Exercise brief:
Please recast every line of the entries below as a JSON list of strings, one string per line. Skip blank lines and leave out the picture lines.

Given information:
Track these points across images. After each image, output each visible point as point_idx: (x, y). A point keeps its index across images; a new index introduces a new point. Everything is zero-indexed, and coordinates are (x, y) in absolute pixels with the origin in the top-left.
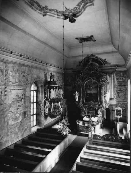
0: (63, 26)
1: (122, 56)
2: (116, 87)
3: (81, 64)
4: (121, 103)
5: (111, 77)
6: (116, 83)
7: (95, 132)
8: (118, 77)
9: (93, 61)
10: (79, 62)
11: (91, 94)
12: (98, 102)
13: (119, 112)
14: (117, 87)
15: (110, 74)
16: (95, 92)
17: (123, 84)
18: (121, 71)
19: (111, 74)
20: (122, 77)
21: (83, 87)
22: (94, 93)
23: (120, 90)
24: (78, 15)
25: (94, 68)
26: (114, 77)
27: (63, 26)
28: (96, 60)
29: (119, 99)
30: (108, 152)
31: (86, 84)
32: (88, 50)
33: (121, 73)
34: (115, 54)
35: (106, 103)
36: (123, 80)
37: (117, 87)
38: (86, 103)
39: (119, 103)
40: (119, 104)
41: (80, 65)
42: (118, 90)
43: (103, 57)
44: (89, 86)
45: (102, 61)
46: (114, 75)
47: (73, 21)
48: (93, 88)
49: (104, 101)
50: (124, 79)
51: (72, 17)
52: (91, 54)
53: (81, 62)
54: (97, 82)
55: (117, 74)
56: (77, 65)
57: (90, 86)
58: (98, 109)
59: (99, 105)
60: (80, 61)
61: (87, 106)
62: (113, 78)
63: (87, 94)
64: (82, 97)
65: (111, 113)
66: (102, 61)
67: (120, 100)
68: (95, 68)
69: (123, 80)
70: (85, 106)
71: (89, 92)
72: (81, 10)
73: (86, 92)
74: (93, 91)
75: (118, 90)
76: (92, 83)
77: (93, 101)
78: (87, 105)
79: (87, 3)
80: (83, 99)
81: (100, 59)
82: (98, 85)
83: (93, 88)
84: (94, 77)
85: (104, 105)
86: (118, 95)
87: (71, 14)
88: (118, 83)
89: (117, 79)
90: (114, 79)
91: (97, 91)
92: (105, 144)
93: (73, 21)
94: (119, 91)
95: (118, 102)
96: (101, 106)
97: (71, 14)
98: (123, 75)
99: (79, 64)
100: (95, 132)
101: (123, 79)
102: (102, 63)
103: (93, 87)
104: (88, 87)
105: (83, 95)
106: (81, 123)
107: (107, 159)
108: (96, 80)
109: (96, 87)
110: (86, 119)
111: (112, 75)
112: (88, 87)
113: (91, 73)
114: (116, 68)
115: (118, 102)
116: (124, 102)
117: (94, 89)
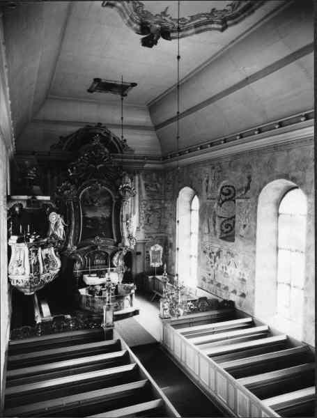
0: (179, 57)
1: (160, 140)
2: (144, 204)
3: (64, 142)
4: (154, 236)
5: (135, 182)
6: (144, 194)
7: (131, 305)
8: (147, 182)
9: (101, 141)
10: (61, 137)
11: (94, 220)
12: (113, 238)
13: (156, 256)
14: (145, 203)
15: (132, 174)
16: (106, 215)
17: (156, 198)
18: (154, 170)
19: (135, 175)
20: (155, 182)
21: (76, 204)
22: (103, 218)
23: (152, 209)
24: (172, 35)
25: (103, 157)
26: (139, 180)
27: (179, 57)
28: (107, 140)
29: (148, 227)
30: (213, 333)
31: (83, 195)
32: (106, 113)
33: (154, 175)
34: (146, 132)
35: (130, 237)
36: (157, 188)
37: (145, 203)
38: (85, 242)
39: (149, 237)
40: (150, 239)
41: (61, 147)
42: (148, 210)
43: (116, 133)
44: (92, 200)
45: (117, 142)
46: (141, 177)
47: (149, 42)
48: (99, 204)
49: (126, 235)
50: (158, 186)
51: (150, 35)
52: (97, 122)
53: (68, 137)
54: (109, 190)
55: (145, 176)
56: (53, 145)
57: (95, 200)
58: (113, 255)
59: (116, 245)
60: (64, 136)
61: (88, 250)
62: (137, 183)
63: (86, 219)
64: (75, 228)
65: (134, 260)
66: (117, 142)
67: (152, 230)
68: (105, 158)
69: (157, 188)
70: (82, 249)
71: (90, 215)
72: (187, 29)
73: (84, 214)
74: (101, 213)
75: (148, 210)
76: (98, 192)
77: (101, 236)
78: (86, 248)
79: (212, 22)
80: (76, 235)
81: (114, 138)
82: (111, 198)
83: (99, 204)
84: (103, 178)
85: (127, 243)
86: (148, 220)
87: (158, 26)
88: (148, 195)
89: (146, 186)
90: (139, 185)
91: (111, 212)
92: (191, 321)
93: (149, 42)
94: (150, 211)
95: (147, 234)
96: (120, 245)
97: (158, 26)
98: (157, 178)
99: (60, 143)
100: (131, 305)
101: (156, 185)
102: (117, 147)
103: (100, 202)
104: (88, 203)
105: (78, 221)
106: (83, 291)
107: (226, 344)
108: (106, 185)
109: (109, 203)
110: (91, 280)
111: (137, 178)
112: (89, 204)
113: (96, 169)
114: (146, 163)
115: (147, 234)
116: (157, 233)
117: (103, 208)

Output of the task:
[
  "Track these points across images. After each image, output each visible point as point_idx: (x, y). A point keeps its index across images; a new index introduces a new point. Everything is zero-indexed, and coordinates are (x, y) in absolute pixels with the origin in the top-left.",
  "0: (63, 26)",
  "1: (122, 56)",
  "2: (116, 87)",
  "3: (81, 64)",
  "4: (121, 103)",
  "5: (111, 77)",
  "6: (116, 83)",
  "7: (95, 132)",
  "8: (118, 77)",
  "9: (93, 61)",
  "10: (79, 62)",
  "11: (91, 94)",
  "12: (98, 102)",
  "13: (119, 112)",
  "14: (117, 87)",
  "15: (110, 74)",
  "16: (95, 92)",
  "17: (123, 84)",
  "18: (121, 71)",
  "19: (111, 74)",
  "20: (122, 77)",
  "21: (83, 87)",
  "22: (94, 93)",
  "23: (120, 90)",
  "24: (78, 15)",
  "25: (94, 68)",
  "26: (114, 77)",
  "27: (63, 26)",
  "28: (96, 60)",
  "29: (119, 99)",
  "30: (108, 152)",
  "31: (86, 84)",
  "32: (88, 50)",
  "33: (121, 73)",
  "34: (115, 54)",
  "35: (106, 103)",
  "36: (123, 80)",
  "37: (117, 87)",
  "38: (86, 103)",
  "39: (119, 103)",
  "40: (119, 104)",
  "41: (80, 65)",
  "42: (118, 90)",
  "43: (103, 57)",
  "44: (89, 86)",
  "45: (102, 61)",
  "46: (114, 75)",
  "47: (73, 21)",
  "48: (93, 88)",
  "49: (104, 101)",
  "50: (124, 79)",
  "51: (72, 17)",
  "52: (91, 54)",
  "53: (81, 62)",
  "54: (97, 82)",
  "55: (117, 74)",
  "56: (77, 65)",
  "57: (90, 86)",
  "58: (98, 109)",
  "59: (99, 105)",
  "60: (80, 61)",
  "61: (87, 106)",
  "62: (113, 78)",
  "63: (87, 94)",
  "64: (82, 97)",
  "65: (111, 113)",
  "66: (102, 61)",
  "67: (120, 100)",
  "68: (95, 68)",
  "69: (123, 80)",
  "70: (85, 106)",
  "71: (89, 92)",
  "72: (81, 10)",
  "73: (86, 92)",
  "74: (93, 91)",
  "75: (118, 90)",
  "76: (92, 83)",
  "77: (93, 101)",
  "78: (87, 105)",
  "79: (87, 3)",
  "80: (83, 99)",
  "81: (100, 59)",
  "82: (98, 85)",
  "83: (93, 88)",
  "84: (94, 77)",
  "85: (104, 105)",
  "86: (118, 95)",
  "87: (71, 14)",
  "88: (118, 83)",
  "89: (117, 79)",
  "90: (114, 79)",
  "91: (97, 91)",
  "92: (105, 144)",
  "93: (73, 21)",
  "94: (119, 91)",
  "95: (118, 102)",
  "96: (101, 106)",
  "97: (71, 14)",
  "98: (123, 75)",
  "99: (79, 64)",
  "100: (95, 132)",
  "101: (123, 79)",
  "102: (102, 63)",
  "103: (93, 87)",
  "104: (88, 87)",
  "105: (83, 95)",
  "106: (81, 123)",
  "107: (107, 159)",
  "108: (96, 80)",
  "109: (96, 87)",
  "110: (86, 119)",
  "111: (112, 75)",
  "112: (88, 87)",
  "113: (91, 73)",
  "114: (116, 68)",
  "115: (118, 102)",
  "116: (124, 102)",
  "117: (94, 89)",
  "0: (179, 57)",
  "1: (160, 140)",
  "2: (144, 204)",
  "3: (64, 142)",
  "4: (154, 236)",
  "5: (135, 182)",
  "6: (144, 194)",
  "7: (131, 305)",
  "8: (147, 182)",
  "9: (101, 141)",
  "10: (61, 137)",
  "11: (94, 220)",
  "12: (113, 238)",
  "13: (156, 256)",
  "14: (145, 203)",
  "15: (132, 174)",
  "16: (106, 215)",
  "17: (156, 198)",
  "18: (154, 170)",
  "19: (135, 175)",
  "20: (155, 182)",
  "21: (76, 204)",
  "22: (103, 218)",
  "23: (152, 209)",
  "24: (172, 35)",
  "25: (103, 157)",
  "26: (139, 180)",
  "27: (179, 57)",
  "28: (107, 140)",
  "29: (148, 227)",
  "30: (213, 333)",
  "31: (83, 195)",
  "32: (106, 113)",
  "33: (154, 175)",
  "34: (146, 132)",
  "35: (130, 237)",
  "36: (157, 188)",
  "37: (145, 203)",
  "38: (85, 242)",
  "39: (149, 237)",
  "40: (150, 239)",
  "41: (61, 147)",
  "42: (148, 210)",
  "43: (116, 133)",
  "44: (92, 200)",
  "45: (117, 142)",
  "46: (141, 177)",
  "47: (149, 42)",
  "48: (99, 204)",
  "49: (126, 235)",
  "50: (158, 186)",
  "51: (150, 35)",
  "52: (97, 122)",
  "53: (68, 137)",
  "54: (109, 190)",
  "55: (145, 176)",
  "56: (53, 145)",
  "57: (95, 200)",
  "58: (113, 255)",
  "59: (116, 245)",
  "60: (64, 136)",
  "61: (88, 250)",
  "62: (137, 183)",
  "63: (86, 219)",
  "64: (75, 228)",
  "65: (134, 260)",
  "66: (117, 142)",
  "67: (152, 230)",
  "68: (105, 158)",
  "69: (157, 188)",
  "70: (82, 249)",
  "71: (90, 215)",
  "72: (187, 29)",
  "73: (84, 214)",
  "74: (101, 213)",
  "75: (148, 210)",
  "76: (98, 192)",
  "77: (101, 236)",
  "78: (86, 248)",
  "79: (212, 22)",
  "80: (76, 235)",
  "81: (114, 138)",
  "82: (111, 198)",
  "83: (99, 204)",
  "84: (103, 178)",
  "85: (127, 243)",
  "86: (148, 220)",
  "87: (158, 26)",
  "88: (148, 195)",
  "89: (146, 186)",
  "90: (139, 185)",
  "91: (111, 212)",
  "92: (191, 321)",
  "93: (149, 42)",
  "94: (150, 211)",
  "95: (147, 234)",
  "96: (120, 245)",
  "97: (158, 26)",
  "98: (157, 178)",
  "99: (60, 143)",
  "100: (131, 305)",
  "101: (156, 185)",
  "102: (117, 147)",
  "103: (100, 202)",
  "104: (88, 203)",
  "105: (78, 221)",
  "106: (83, 291)",
  "107: (226, 344)",
  "108: (106, 185)",
  "109: (109, 203)",
  "110: (91, 280)",
  "111: (137, 178)",
  "112: (89, 204)",
  "113: (96, 169)",
  "114: (146, 163)",
  "115: (147, 234)",
  "116: (157, 233)",
  "117: (103, 208)"
]